--- Provided material ---

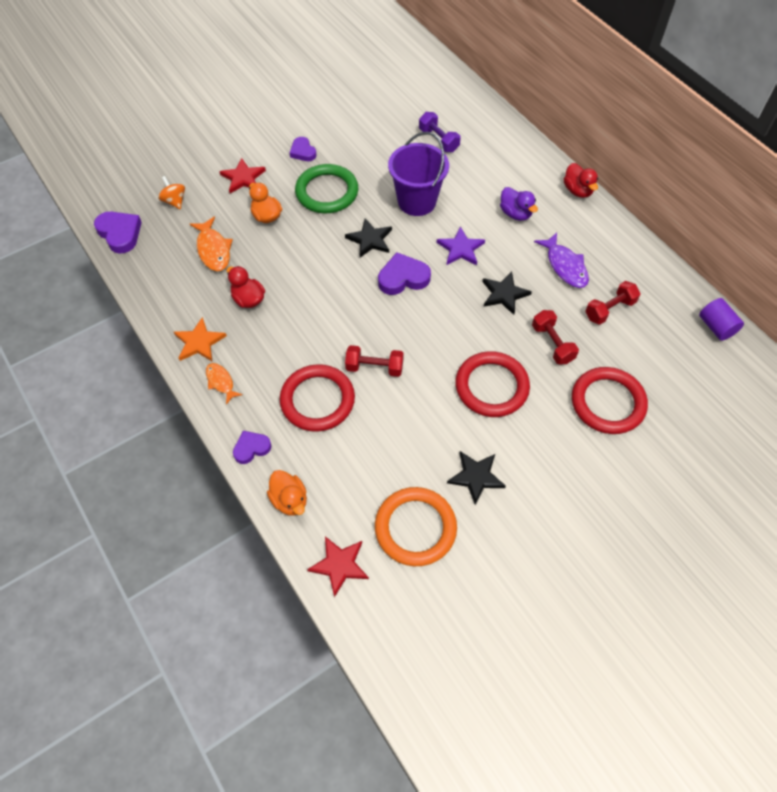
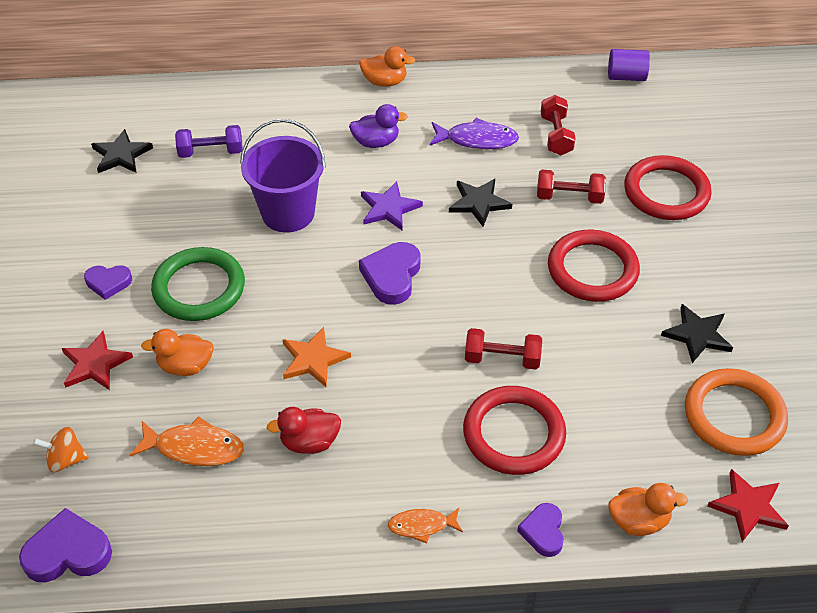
camera: 60 degrees left, 10 degrees down
(199, 342) = (340, 526): orange star -> orange star (313, 359)
(370, 240) = (311, 280): black star -> black star (121, 155)
(374, 367) = (502, 359): red dumbbell -> red dumbbell turned 60 degrees clockwise
(577, 190) = (385, 82): red duck -> orange duck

---

*Task brief*:
The records above need to be restated word for word, with the pictures left out.

*Solution for this problem*:
camera: 60 degrees left, 10 degrees down
(199, 342) = (340, 526): orange star -> orange star (313, 359)
(370, 240) = (311, 280): black star -> black star (121, 155)
(374, 367) = (502, 359): red dumbbell -> red dumbbell turned 60 degrees clockwise
(577, 190) = (385, 82): red duck -> orange duck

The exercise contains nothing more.